[Stored dataset items]
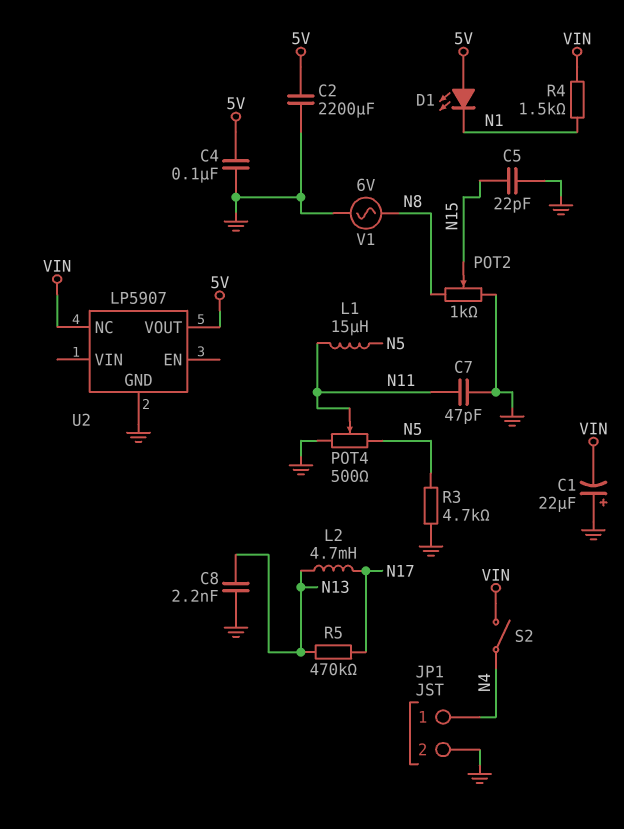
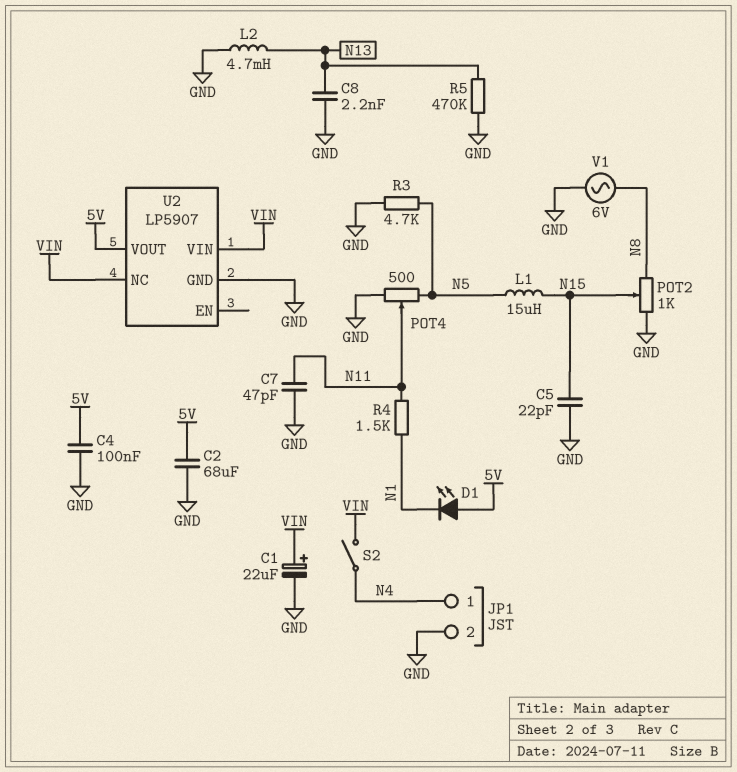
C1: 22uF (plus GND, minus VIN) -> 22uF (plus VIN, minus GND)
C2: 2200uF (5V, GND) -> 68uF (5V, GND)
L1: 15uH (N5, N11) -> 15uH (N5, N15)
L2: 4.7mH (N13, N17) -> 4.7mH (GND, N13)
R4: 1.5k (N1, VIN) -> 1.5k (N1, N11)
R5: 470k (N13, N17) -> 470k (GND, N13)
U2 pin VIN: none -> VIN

#### Exercise description:
All entries above are to be reproduced exactly, with no pictures.

#### Task answer:
C1: 22uF (plus GND, minus VIN) -> 22uF (plus VIN, minus GND)
C2: 2200uF (5V, GND) -> 68uF (5V, GND)
L1: 15uH (N5, N11) -> 15uH (N5, N15)
L2: 4.7mH (N13, N17) -> 4.7mH (GND, N13)
R4: 1.5k (N1, VIN) -> 1.5k (N1, N11)
R5: 470k (N13, N17) -> 470k (GND, N13)
U2 pin VIN: none -> VIN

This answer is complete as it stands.